▸ **Exercise directions**:
In the data below, the answer is the run of lines from the line containing "(366, 397) = (394, 680): pink" through the line containing "(375, 132) = (474, 297): brown", both included; print it exactly and nothing else.

▸ **Extracted material**:
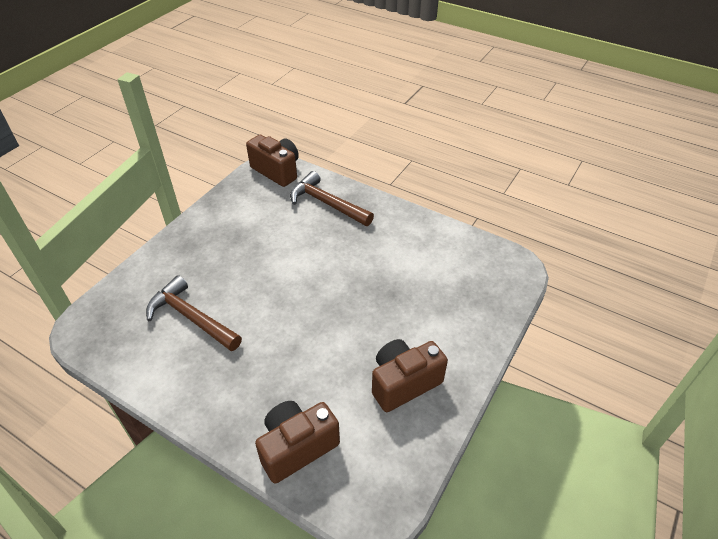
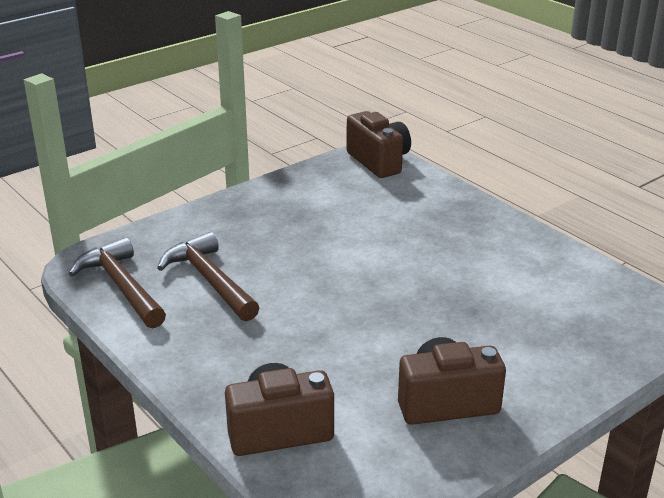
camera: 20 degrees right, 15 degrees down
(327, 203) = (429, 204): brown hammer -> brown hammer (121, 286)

* * *

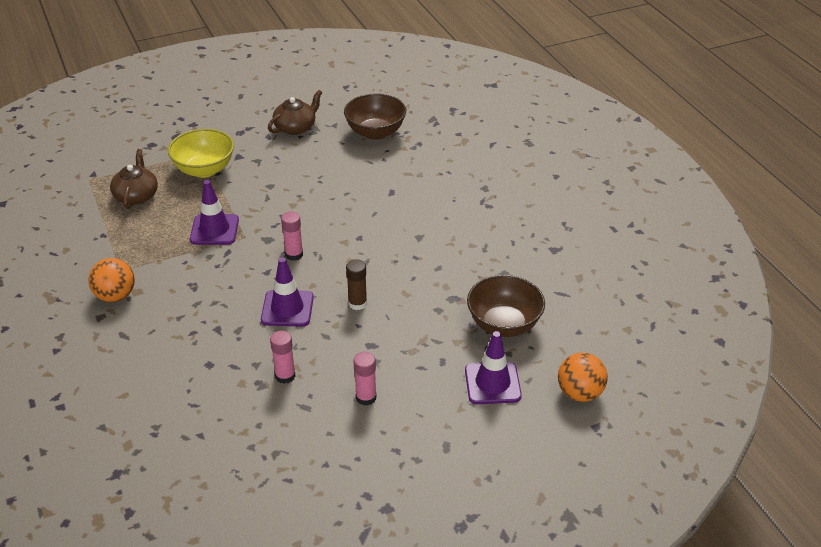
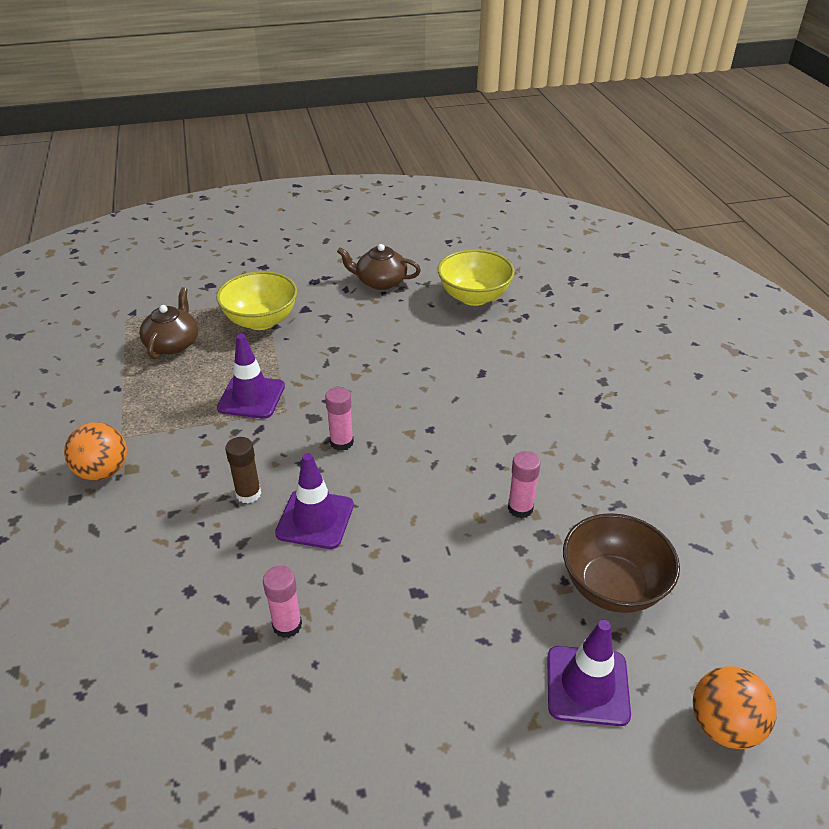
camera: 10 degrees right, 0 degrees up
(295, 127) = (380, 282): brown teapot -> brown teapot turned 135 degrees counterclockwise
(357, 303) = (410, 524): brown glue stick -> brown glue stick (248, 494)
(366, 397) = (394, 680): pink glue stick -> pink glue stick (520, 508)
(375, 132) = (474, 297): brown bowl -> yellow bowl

▸ **Task answer**:
(366, 397) = (394, 680): pink glue stick -> pink glue stick (520, 508)
(375, 132) = (474, 297): brown bowl -> yellow bowl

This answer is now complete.